■ **Directions for this task**:
Please pull every line from the rows below and reproduce it word for word, leaving out the picture lines.

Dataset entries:
=======
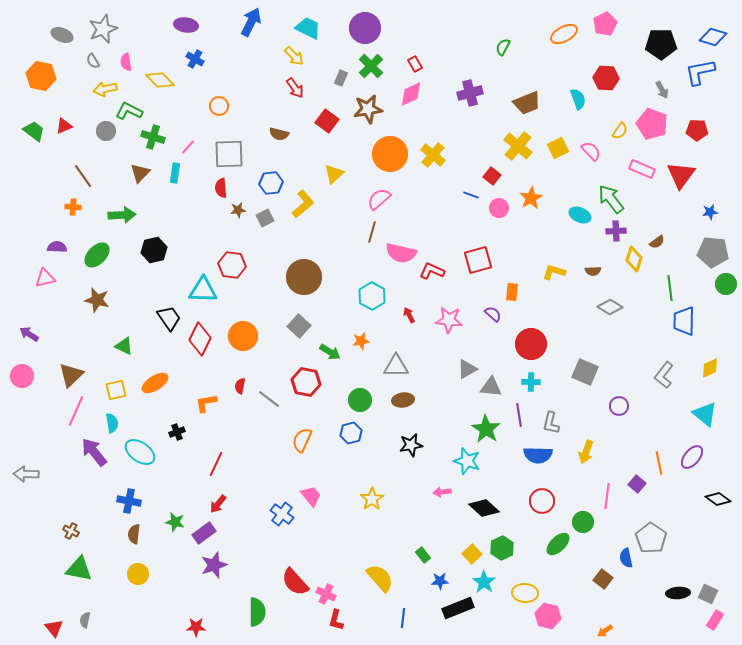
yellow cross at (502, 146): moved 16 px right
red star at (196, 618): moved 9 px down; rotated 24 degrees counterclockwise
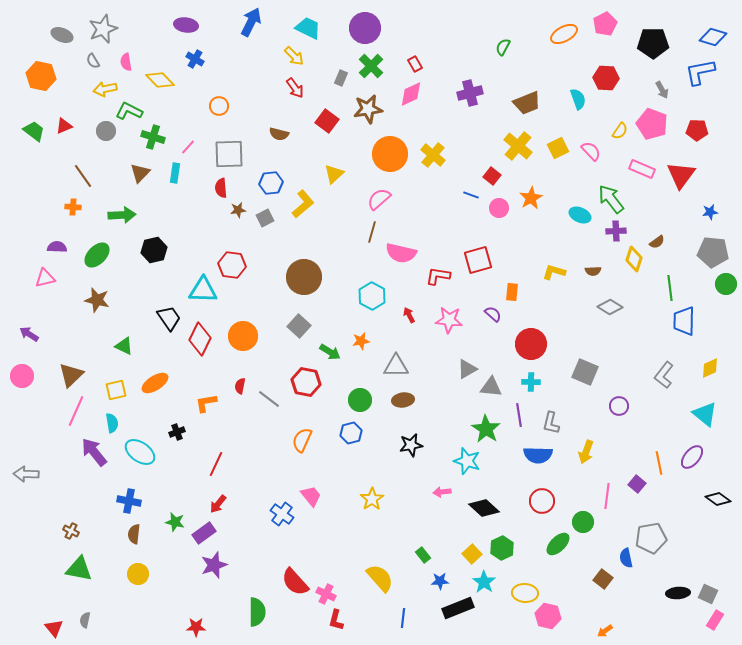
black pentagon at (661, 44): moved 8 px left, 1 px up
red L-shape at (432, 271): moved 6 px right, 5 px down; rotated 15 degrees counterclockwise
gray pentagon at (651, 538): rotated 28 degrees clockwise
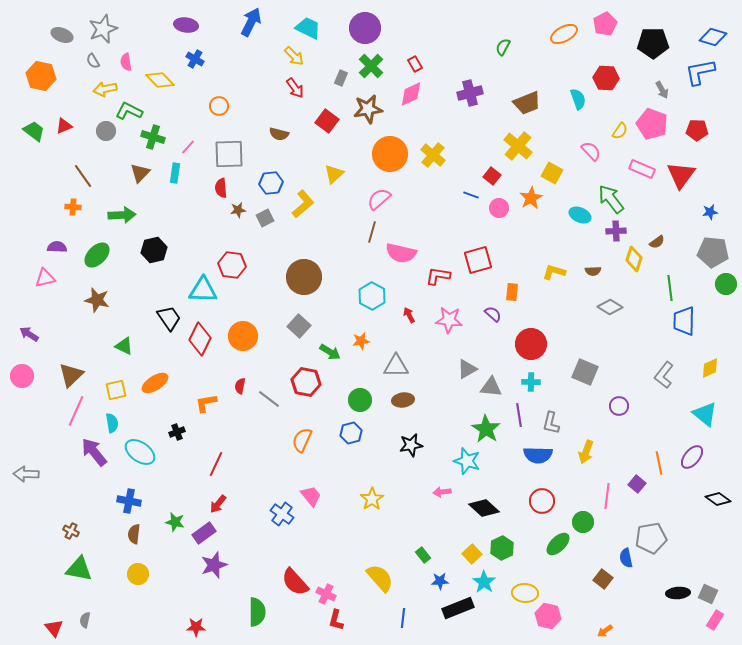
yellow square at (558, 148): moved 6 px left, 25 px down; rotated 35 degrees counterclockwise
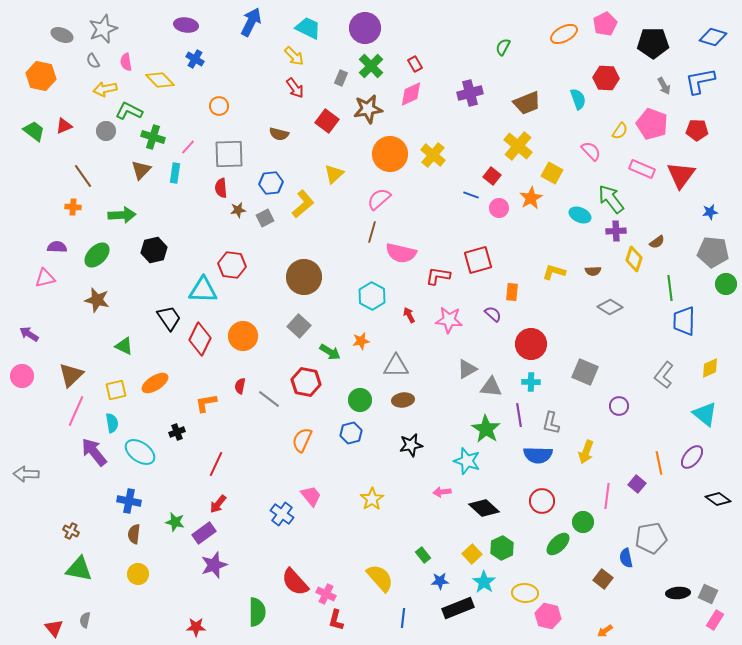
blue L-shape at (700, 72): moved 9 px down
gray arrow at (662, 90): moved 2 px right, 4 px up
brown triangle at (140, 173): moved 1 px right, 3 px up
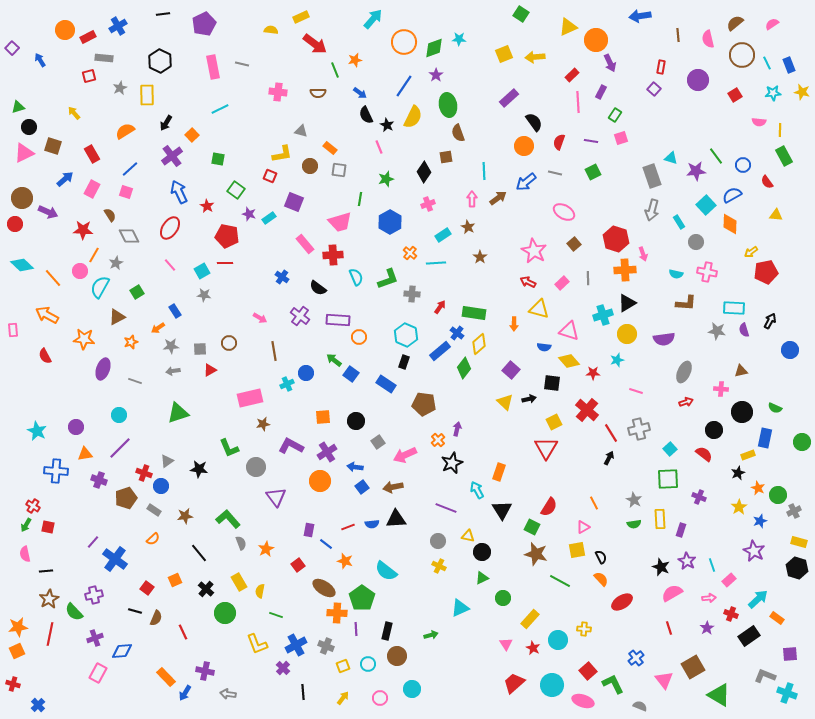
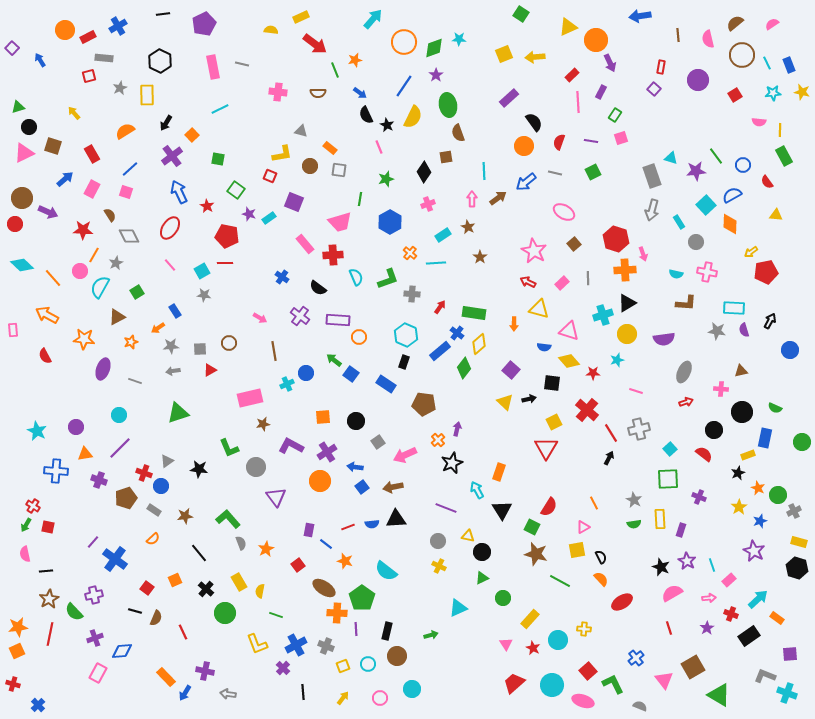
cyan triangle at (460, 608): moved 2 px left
=======
■ **Output of the exercise**:
yellow cross at (502, 146): moved 16 px right
red star at (196, 618): moved 9 px down; rotated 24 degrees counterclockwise
black pentagon at (661, 44): moved 8 px left, 1 px up
red L-shape at (432, 271): moved 6 px right, 5 px down; rotated 15 degrees counterclockwise
gray pentagon at (651, 538): rotated 28 degrees clockwise
yellow square at (558, 148): moved 6 px left, 25 px down; rotated 35 degrees counterclockwise
blue L-shape at (700, 72): moved 9 px down
gray arrow at (662, 90): moved 2 px right, 4 px up
brown triangle at (140, 173): moved 1 px right, 3 px up
cyan triangle at (460, 608): moved 2 px left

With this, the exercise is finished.